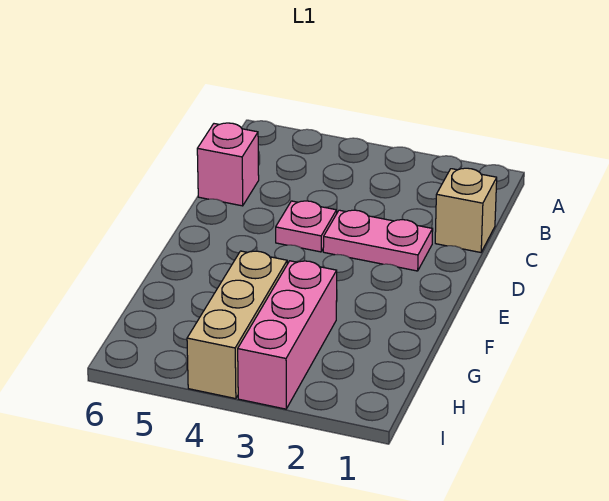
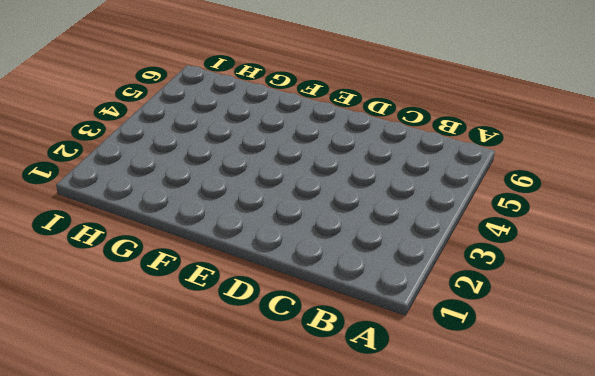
none -> tan brick C1 level 1
none -> pink brick C6 level 1

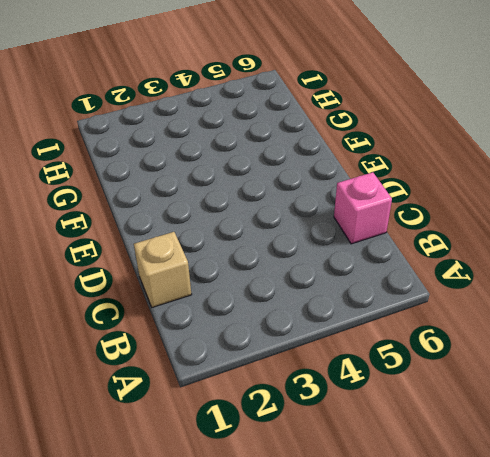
none -> pink plate D2:D3 level 1
none -> pink plate D4 level 1

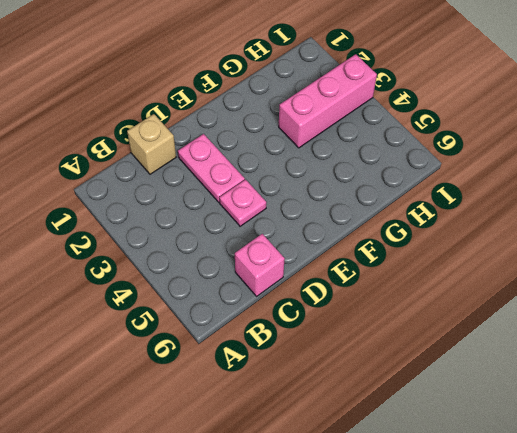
none -> tan brick G4:I4 level 1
---*---
Task goal: Leave every picture out and write out exactly the lines from the line with "none -> pink plate D2:D3 level 1" through the last line of the material.

Solution for this problem:
none -> pink plate D2:D3 level 1
none -> pink plate D4 level 1

none -> tan brick G4:I4 level 1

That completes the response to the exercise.